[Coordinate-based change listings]

━━━━━━━━━━━━━━━━━━━━

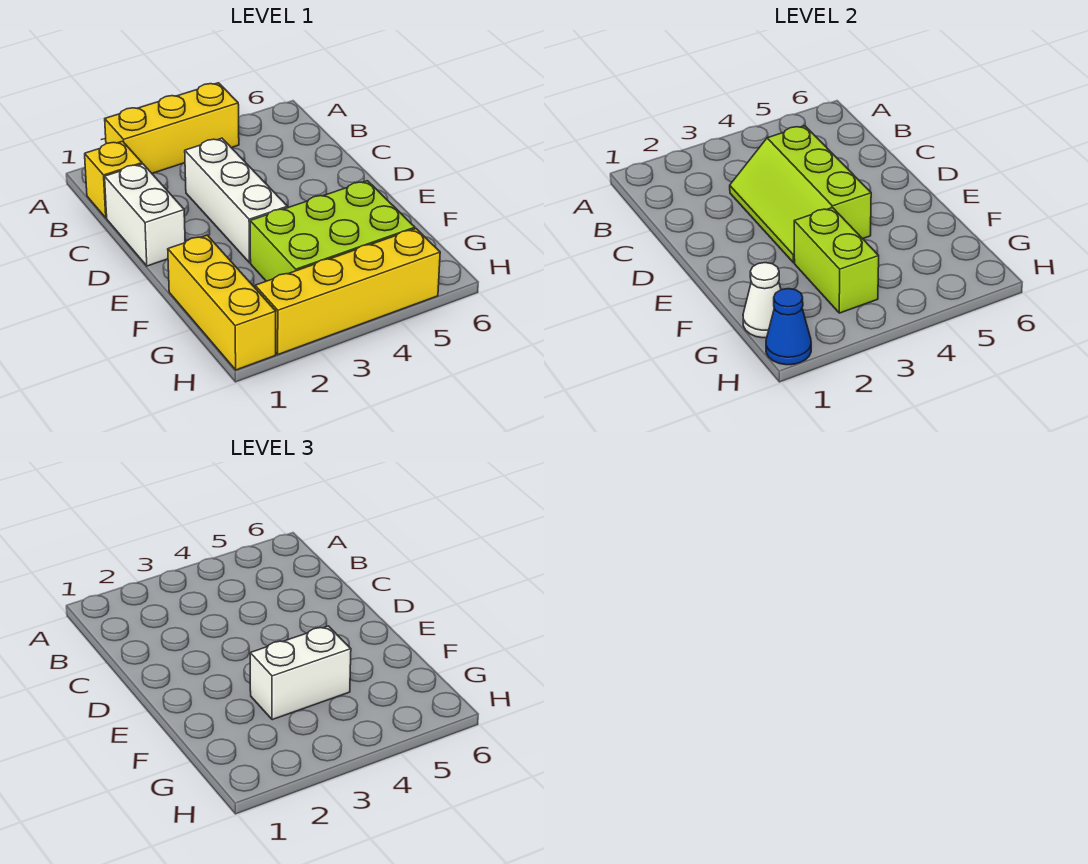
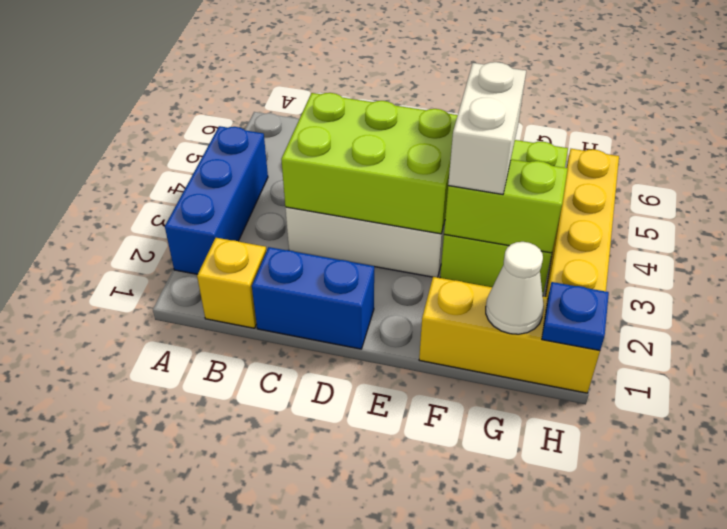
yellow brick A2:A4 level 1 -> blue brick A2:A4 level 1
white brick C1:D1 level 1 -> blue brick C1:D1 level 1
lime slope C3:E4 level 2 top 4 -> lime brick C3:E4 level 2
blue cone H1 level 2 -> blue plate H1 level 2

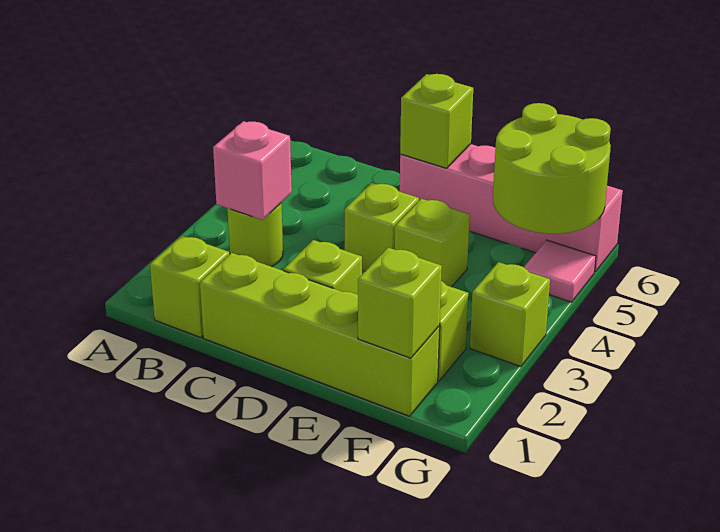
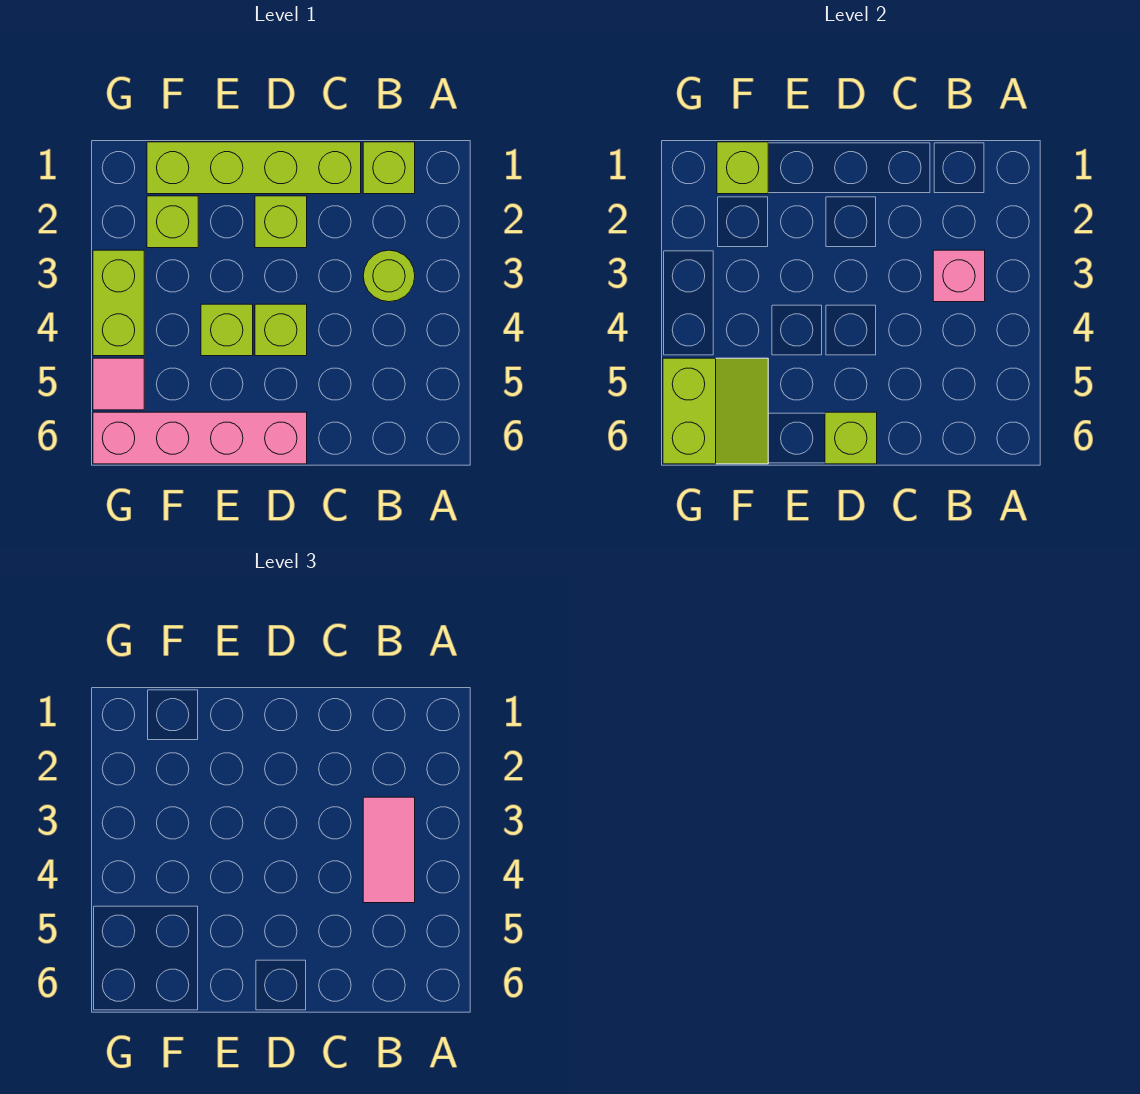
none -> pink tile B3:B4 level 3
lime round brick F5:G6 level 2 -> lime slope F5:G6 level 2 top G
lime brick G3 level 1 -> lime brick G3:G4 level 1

━━━━━━━━━━━━━━━━━━━━

Requirement ::
Could you print, word for word, the line containing "lime round brick" and every line after it through the end of the records, and nothing else?

Exercise solution ::
lime round brick F5:G6 level 2 -> lime slope F5:G6 level 2 top G
lime brick G3 level 1 -> lime brick G3:G4 level 1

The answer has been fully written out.